**** Supplied records

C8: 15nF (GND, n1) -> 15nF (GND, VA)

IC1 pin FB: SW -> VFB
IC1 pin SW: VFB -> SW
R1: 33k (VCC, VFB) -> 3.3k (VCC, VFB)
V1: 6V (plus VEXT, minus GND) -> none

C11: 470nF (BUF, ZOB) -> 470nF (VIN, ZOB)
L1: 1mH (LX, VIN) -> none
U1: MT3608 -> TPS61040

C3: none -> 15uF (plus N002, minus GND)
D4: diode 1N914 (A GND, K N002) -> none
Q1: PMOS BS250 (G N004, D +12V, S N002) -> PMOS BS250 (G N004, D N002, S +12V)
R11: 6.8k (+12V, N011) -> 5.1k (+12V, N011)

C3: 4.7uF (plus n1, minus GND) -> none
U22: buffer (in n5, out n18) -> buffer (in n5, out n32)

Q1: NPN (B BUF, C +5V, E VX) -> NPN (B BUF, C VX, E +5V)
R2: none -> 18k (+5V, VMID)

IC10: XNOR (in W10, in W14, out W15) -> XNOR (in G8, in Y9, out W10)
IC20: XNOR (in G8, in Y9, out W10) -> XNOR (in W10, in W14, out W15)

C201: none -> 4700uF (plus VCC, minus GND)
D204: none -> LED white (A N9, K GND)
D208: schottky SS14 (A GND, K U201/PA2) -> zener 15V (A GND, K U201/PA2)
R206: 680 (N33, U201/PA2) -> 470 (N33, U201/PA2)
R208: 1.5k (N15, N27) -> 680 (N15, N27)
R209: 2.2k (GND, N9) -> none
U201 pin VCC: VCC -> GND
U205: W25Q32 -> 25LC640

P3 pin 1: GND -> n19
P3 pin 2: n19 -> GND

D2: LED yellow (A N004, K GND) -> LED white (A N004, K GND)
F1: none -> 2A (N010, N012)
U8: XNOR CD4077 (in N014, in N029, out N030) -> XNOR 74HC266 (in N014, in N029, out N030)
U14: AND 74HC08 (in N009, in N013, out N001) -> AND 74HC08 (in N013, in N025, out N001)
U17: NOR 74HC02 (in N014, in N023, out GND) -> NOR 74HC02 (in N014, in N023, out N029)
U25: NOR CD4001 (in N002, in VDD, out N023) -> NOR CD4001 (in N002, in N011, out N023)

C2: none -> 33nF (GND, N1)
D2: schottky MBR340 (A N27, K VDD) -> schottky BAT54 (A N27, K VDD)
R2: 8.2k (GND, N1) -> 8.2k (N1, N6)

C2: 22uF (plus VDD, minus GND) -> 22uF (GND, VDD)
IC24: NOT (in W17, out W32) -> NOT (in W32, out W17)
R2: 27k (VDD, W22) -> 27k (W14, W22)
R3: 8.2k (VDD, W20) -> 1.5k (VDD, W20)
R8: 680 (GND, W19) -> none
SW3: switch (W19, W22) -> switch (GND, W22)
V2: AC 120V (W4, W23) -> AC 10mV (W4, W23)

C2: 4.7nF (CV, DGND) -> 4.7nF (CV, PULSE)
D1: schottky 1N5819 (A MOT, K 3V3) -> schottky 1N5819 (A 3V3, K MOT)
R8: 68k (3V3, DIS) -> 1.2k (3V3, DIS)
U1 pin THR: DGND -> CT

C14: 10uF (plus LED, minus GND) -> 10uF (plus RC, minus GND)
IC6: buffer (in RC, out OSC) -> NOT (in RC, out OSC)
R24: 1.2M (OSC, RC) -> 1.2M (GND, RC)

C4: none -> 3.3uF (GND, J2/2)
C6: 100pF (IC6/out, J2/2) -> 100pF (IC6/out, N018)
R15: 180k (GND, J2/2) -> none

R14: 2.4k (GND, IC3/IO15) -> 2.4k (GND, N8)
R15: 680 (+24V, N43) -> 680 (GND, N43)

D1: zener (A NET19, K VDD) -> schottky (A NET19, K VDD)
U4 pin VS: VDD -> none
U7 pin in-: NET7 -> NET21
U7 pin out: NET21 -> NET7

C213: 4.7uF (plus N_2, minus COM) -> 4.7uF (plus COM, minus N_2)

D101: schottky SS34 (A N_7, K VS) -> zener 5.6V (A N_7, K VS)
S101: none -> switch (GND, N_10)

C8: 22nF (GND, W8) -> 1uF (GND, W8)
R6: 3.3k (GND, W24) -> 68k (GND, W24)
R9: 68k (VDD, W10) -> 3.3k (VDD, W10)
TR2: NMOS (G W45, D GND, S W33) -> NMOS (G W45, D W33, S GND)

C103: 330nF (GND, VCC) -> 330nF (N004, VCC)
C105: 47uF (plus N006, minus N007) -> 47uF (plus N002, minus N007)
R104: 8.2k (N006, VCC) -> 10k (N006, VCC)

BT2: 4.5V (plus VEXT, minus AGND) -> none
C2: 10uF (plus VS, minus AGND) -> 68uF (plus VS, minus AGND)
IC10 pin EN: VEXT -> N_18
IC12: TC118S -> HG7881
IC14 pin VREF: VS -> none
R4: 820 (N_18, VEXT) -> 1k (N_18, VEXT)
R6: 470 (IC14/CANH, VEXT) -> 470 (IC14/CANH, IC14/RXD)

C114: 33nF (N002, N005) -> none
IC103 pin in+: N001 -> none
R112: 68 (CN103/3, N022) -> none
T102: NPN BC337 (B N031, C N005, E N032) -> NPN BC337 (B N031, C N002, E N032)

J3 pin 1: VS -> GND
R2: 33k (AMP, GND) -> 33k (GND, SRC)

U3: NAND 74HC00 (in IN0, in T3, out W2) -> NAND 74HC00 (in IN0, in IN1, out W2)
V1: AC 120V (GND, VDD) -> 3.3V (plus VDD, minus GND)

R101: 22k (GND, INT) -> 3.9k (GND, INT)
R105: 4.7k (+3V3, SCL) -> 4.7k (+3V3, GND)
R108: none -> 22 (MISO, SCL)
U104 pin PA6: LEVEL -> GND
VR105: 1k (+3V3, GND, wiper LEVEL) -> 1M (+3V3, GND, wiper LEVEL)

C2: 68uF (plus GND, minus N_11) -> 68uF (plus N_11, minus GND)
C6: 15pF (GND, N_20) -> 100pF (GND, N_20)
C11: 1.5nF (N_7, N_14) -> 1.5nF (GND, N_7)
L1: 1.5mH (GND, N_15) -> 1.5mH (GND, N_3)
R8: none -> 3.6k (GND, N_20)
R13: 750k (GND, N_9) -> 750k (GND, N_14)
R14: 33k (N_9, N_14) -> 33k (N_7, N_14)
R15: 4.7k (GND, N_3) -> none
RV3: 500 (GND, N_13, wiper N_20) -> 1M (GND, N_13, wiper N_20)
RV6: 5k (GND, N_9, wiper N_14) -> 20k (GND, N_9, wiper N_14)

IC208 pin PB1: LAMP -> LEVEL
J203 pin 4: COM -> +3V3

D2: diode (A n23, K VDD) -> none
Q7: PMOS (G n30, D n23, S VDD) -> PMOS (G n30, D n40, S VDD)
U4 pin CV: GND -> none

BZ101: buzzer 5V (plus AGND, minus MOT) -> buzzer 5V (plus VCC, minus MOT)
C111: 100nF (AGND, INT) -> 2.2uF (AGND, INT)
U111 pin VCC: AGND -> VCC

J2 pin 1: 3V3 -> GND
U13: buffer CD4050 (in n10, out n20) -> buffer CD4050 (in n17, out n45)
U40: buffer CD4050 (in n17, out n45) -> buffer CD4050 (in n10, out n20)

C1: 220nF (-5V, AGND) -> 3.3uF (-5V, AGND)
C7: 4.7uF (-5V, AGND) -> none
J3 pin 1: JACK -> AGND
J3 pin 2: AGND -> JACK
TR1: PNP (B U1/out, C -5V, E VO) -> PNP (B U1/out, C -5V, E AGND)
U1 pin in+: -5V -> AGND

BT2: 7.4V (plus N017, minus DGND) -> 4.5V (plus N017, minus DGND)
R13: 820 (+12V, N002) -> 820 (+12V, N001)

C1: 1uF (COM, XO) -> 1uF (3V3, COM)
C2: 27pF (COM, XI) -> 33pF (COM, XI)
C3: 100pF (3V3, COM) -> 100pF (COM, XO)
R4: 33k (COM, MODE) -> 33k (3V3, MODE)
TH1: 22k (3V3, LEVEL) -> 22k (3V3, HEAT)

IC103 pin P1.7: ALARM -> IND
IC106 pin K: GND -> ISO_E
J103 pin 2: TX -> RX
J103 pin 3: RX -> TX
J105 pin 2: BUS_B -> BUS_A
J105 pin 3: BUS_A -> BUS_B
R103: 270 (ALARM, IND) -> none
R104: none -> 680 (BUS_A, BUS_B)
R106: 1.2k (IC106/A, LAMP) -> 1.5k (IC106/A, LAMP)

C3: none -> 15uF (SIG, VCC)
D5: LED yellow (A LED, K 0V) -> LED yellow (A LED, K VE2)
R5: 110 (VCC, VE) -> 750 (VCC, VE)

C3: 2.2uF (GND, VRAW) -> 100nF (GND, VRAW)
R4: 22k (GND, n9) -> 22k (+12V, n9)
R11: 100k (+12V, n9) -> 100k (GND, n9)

********

Task
Search the data above for the word "buffer" and show every line that has it.

Response to the task
U22: buffer (in n5, out n18) -> buffer (in n5, out n32)
IC6: buffer (in RC, out OSC) -> NOT (in RC, out OSC)
U13: buffer CD4050 (in n10, out n20) -> buffer CD4050 (in n17, out n45)
U40: buffer CD4050 (in n17, out n45) -> buffer CD4050 (in n10, out n20)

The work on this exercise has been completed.